Copy out every line in the items below that contains the string "major".
____ Material
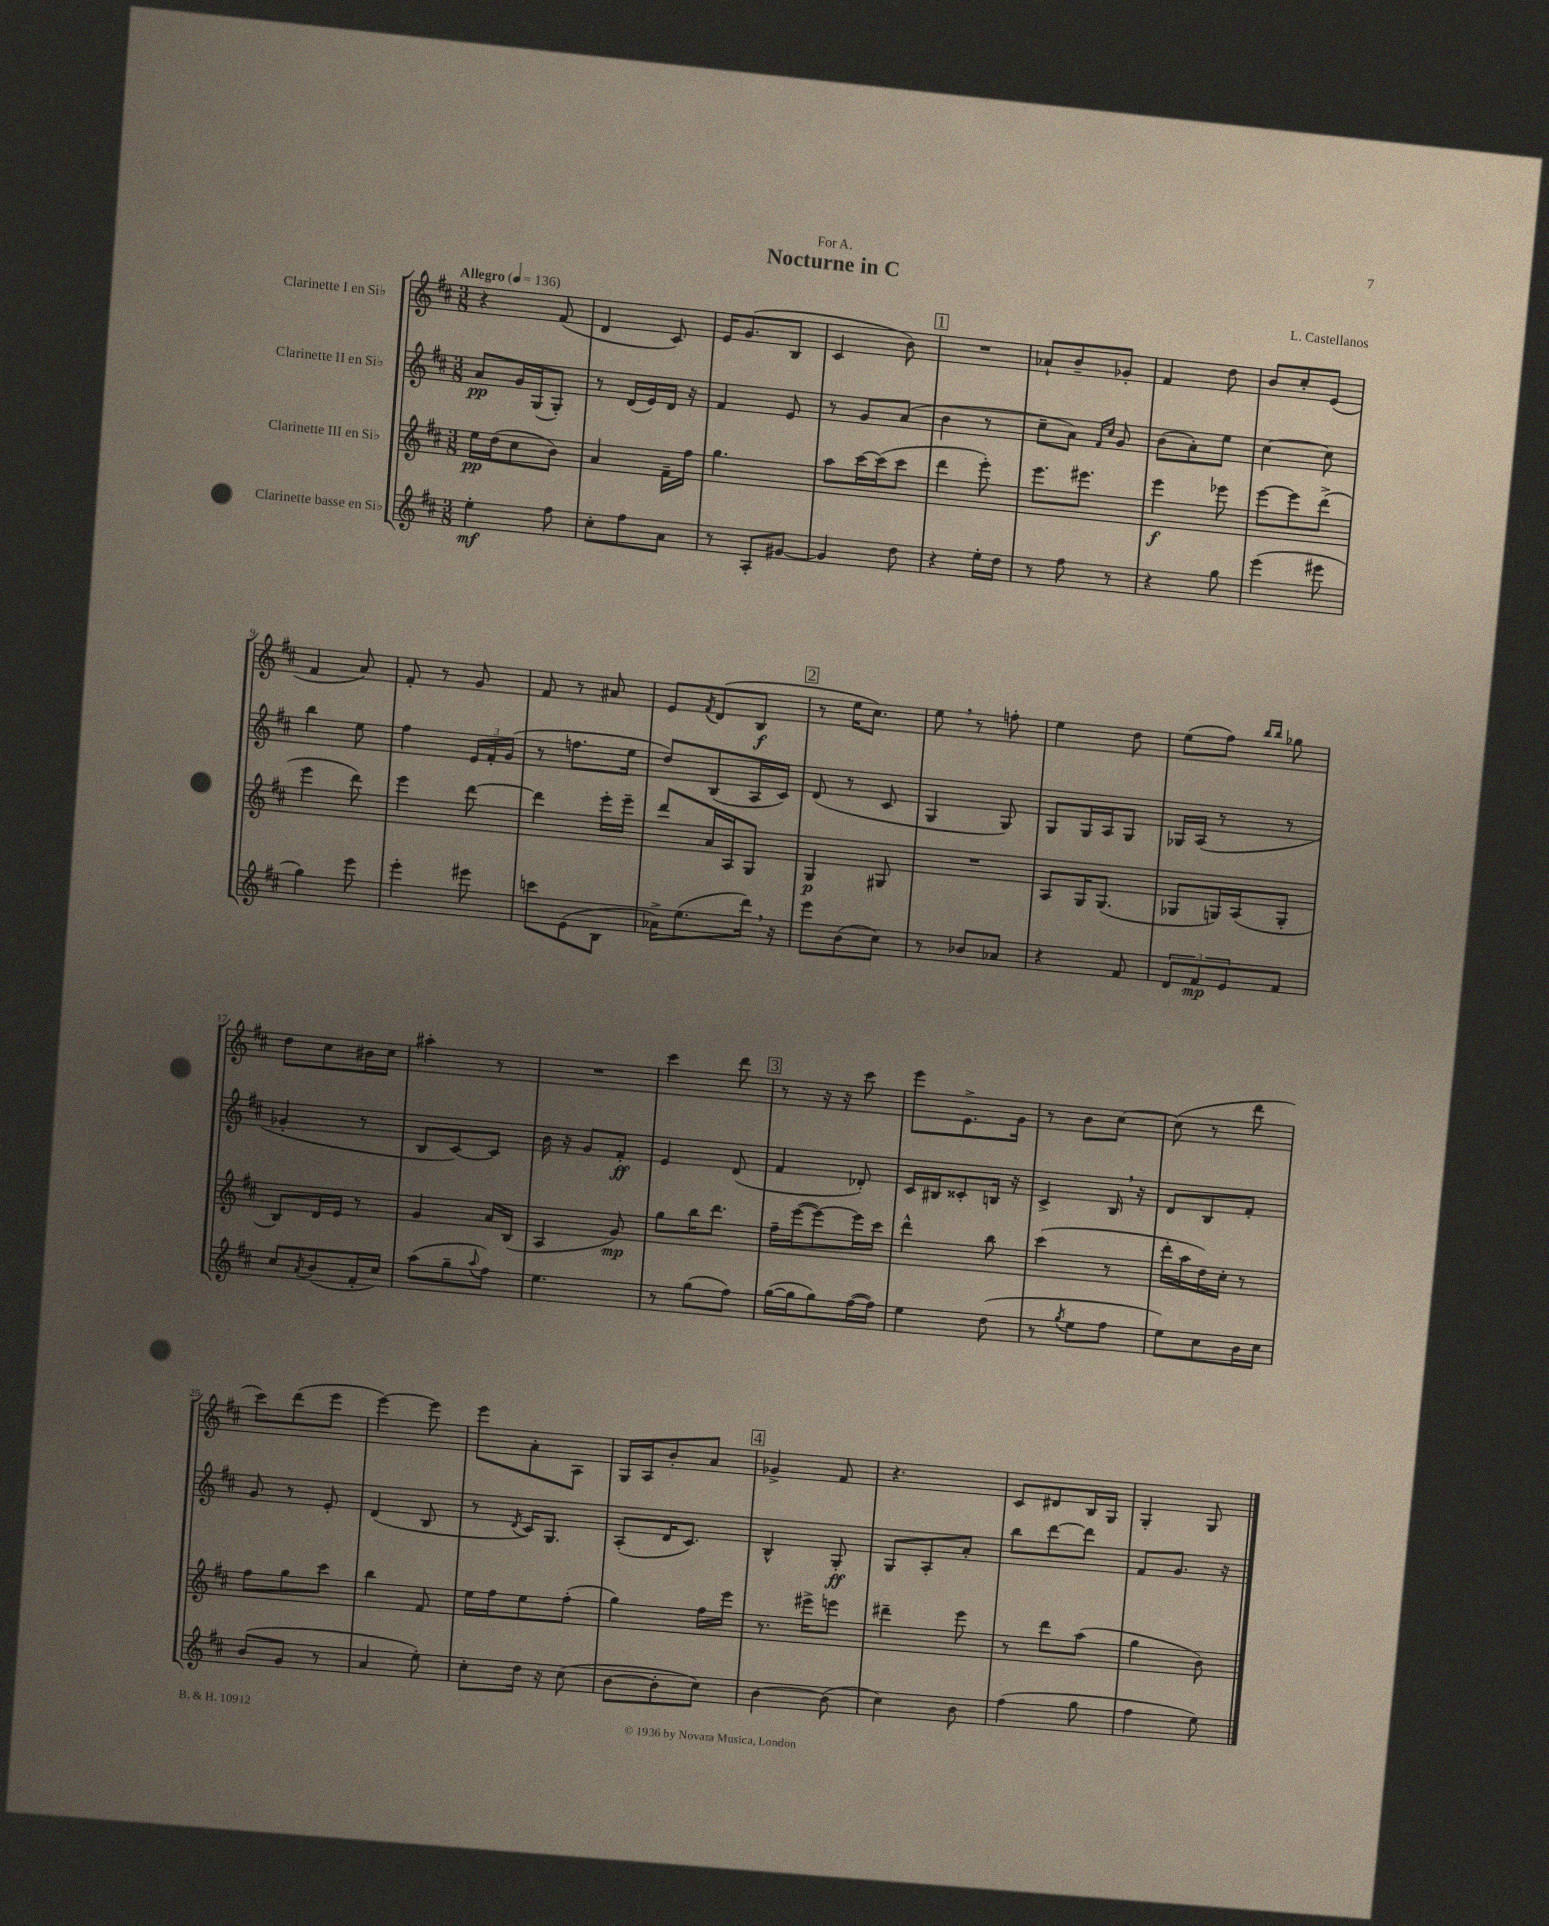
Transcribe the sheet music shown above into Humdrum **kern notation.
________
____ Material
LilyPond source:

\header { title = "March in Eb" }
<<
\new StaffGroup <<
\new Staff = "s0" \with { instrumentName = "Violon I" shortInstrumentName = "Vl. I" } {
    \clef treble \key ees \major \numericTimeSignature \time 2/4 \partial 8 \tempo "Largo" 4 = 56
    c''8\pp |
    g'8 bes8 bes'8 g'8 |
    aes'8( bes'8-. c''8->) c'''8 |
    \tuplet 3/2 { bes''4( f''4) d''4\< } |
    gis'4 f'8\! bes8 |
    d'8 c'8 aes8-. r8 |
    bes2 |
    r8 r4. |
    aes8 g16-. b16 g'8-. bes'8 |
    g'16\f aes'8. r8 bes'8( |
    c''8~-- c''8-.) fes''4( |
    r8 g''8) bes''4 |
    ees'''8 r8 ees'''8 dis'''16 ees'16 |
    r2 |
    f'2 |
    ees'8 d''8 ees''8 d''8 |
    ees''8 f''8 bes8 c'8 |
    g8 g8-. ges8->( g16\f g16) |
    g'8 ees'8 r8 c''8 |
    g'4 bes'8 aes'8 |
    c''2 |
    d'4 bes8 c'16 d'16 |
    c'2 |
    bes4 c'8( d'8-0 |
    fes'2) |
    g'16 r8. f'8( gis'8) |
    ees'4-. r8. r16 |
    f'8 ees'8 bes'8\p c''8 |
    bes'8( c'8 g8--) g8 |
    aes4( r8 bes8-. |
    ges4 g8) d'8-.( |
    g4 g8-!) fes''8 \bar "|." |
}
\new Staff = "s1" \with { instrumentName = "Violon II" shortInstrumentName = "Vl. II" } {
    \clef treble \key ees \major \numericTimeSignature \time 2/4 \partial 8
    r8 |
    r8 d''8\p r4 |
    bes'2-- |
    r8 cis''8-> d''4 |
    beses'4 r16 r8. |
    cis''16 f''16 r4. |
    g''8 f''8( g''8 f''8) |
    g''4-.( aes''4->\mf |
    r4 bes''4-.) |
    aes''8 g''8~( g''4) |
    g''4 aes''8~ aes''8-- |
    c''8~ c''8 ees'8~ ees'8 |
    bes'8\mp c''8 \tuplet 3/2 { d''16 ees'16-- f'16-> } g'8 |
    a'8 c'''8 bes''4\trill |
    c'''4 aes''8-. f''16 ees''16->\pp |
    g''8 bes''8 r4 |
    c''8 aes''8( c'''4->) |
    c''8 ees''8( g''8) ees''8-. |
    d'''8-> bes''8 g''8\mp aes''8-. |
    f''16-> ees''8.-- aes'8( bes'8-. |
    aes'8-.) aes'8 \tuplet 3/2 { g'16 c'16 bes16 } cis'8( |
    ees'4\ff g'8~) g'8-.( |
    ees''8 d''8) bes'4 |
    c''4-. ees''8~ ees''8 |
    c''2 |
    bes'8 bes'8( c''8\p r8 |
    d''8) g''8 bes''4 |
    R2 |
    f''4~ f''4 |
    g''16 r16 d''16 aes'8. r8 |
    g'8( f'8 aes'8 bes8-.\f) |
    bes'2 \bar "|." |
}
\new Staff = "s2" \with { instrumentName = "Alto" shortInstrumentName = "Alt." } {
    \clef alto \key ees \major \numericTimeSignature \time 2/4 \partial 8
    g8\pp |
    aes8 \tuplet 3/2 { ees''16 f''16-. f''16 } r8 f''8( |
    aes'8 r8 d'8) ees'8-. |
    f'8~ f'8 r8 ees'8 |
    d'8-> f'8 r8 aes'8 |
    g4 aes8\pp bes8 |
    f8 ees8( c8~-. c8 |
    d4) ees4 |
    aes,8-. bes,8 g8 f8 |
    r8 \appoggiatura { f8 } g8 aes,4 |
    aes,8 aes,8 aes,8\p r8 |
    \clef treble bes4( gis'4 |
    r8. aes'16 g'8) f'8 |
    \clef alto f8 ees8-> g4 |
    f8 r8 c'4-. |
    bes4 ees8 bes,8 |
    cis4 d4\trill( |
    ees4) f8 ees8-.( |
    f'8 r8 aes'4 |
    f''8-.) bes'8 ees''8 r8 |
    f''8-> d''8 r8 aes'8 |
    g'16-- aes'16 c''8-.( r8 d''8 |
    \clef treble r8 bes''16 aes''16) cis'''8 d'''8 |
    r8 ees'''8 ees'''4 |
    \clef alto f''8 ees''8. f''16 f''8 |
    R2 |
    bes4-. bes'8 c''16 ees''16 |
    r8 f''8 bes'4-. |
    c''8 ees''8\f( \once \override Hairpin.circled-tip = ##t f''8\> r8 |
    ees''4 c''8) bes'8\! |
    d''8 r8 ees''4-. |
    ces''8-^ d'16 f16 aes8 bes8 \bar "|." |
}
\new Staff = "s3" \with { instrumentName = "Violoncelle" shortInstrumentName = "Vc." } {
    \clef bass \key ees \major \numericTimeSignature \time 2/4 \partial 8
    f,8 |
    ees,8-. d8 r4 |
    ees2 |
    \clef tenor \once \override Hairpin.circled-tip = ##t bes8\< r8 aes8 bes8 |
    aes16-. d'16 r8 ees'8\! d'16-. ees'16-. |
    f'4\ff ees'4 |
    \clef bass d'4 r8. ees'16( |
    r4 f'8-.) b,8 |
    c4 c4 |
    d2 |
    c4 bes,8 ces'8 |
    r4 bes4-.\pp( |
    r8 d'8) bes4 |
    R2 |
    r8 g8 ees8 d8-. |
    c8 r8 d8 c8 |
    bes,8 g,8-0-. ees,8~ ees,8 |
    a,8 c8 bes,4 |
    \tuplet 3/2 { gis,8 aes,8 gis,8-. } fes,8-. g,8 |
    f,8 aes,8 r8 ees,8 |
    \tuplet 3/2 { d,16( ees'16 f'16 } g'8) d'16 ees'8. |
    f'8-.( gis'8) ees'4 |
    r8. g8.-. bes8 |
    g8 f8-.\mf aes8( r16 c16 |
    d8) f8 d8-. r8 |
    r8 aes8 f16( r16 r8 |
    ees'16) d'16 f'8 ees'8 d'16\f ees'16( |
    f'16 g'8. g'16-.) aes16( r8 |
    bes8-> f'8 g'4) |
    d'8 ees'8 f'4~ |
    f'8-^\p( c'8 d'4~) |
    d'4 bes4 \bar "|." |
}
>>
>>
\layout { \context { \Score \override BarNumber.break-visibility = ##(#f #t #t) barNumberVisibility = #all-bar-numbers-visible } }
________
____ Material
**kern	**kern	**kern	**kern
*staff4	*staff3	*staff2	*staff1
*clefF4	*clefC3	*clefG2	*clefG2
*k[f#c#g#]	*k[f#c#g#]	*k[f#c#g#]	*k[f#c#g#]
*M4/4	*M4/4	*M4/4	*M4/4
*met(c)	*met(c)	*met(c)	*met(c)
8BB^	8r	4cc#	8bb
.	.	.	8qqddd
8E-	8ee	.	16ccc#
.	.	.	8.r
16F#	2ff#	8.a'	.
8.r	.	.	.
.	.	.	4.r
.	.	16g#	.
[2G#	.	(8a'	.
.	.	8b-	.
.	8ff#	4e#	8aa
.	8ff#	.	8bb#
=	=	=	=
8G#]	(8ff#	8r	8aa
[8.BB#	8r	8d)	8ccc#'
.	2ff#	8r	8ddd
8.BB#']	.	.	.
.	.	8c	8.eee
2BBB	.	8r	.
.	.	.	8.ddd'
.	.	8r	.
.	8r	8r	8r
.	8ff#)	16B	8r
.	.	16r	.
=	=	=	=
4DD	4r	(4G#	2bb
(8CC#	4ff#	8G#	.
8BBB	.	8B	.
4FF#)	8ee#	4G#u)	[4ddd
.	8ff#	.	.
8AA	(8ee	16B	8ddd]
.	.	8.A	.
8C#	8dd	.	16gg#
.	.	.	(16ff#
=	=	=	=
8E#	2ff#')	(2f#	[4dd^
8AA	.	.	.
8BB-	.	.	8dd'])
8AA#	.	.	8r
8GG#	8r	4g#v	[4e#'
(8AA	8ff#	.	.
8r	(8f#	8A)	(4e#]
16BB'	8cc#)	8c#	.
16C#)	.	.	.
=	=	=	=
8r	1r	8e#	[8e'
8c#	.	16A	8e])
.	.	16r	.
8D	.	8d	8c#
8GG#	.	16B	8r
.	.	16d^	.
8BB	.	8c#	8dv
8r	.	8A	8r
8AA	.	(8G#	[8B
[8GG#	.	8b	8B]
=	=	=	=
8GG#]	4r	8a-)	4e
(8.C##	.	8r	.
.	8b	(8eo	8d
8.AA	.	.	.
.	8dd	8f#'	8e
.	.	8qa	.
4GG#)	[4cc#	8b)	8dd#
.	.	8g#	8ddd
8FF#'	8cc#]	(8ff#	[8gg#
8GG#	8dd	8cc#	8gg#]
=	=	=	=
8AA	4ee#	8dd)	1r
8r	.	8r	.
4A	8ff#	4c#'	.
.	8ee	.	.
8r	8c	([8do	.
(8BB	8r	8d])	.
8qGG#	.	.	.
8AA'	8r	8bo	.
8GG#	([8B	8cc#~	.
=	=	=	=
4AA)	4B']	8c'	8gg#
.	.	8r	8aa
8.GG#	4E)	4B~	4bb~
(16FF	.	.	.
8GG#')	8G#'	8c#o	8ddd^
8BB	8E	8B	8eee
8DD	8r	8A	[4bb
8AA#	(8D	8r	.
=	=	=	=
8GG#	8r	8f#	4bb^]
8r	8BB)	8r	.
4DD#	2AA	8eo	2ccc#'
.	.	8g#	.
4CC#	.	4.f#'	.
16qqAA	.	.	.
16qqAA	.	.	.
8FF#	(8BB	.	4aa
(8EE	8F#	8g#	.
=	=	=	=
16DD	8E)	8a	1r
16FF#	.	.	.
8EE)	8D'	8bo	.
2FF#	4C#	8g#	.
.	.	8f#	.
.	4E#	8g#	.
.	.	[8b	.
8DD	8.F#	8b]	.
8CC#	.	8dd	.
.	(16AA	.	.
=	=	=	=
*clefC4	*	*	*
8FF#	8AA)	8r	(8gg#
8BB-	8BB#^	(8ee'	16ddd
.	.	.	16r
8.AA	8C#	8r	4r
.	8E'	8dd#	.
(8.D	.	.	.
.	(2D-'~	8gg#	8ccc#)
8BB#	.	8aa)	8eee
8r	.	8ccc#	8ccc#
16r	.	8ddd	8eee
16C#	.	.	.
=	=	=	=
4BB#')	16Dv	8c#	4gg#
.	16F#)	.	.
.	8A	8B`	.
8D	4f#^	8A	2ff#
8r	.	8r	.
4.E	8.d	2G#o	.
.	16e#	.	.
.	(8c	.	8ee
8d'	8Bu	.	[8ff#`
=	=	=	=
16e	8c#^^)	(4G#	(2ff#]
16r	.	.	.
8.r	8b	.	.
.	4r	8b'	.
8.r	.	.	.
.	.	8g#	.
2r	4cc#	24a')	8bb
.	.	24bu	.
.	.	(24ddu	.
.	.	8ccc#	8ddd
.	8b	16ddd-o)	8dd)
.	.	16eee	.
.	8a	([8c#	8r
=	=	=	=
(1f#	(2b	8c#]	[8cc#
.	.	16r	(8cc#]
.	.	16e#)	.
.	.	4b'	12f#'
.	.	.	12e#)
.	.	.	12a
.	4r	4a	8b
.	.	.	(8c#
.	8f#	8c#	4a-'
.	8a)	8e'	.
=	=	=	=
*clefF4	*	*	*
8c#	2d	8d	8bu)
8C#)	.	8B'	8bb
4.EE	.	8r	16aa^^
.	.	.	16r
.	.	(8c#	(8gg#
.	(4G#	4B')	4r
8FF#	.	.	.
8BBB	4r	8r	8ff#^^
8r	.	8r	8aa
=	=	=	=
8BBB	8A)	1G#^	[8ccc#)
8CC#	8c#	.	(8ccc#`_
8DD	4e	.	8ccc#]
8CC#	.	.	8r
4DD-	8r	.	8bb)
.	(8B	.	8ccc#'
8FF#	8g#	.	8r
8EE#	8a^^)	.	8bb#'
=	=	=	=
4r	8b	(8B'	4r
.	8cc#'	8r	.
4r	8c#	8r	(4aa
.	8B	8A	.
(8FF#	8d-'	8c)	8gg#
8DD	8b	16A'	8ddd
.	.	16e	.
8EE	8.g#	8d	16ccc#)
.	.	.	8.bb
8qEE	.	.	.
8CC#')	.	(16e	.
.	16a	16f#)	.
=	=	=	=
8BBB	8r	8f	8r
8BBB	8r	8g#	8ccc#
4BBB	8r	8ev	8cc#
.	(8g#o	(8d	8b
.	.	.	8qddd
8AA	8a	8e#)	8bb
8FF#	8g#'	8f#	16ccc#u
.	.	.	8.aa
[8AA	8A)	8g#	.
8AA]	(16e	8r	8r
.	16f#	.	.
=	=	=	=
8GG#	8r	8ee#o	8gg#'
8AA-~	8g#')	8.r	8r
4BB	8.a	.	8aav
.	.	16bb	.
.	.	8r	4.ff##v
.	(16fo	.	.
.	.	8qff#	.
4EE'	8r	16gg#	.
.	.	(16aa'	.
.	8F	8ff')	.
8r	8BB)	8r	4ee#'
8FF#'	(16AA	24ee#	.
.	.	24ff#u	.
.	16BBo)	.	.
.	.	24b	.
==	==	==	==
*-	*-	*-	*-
________
Completed task:
    \clef treble \key ees \major \numericTimeSignature \time 2/4 \partial 8 \tempo "Largo" 4 = 56
    \clef treble \key ees \major \numericTimeSignature \time 2/4 \partial 8
    \clef alto \key ees \major \numericTimeSignature \time 2/4 \partial 8
    \clef bass \key ees \major \numericTimeSignature \time 2/4 \partial 8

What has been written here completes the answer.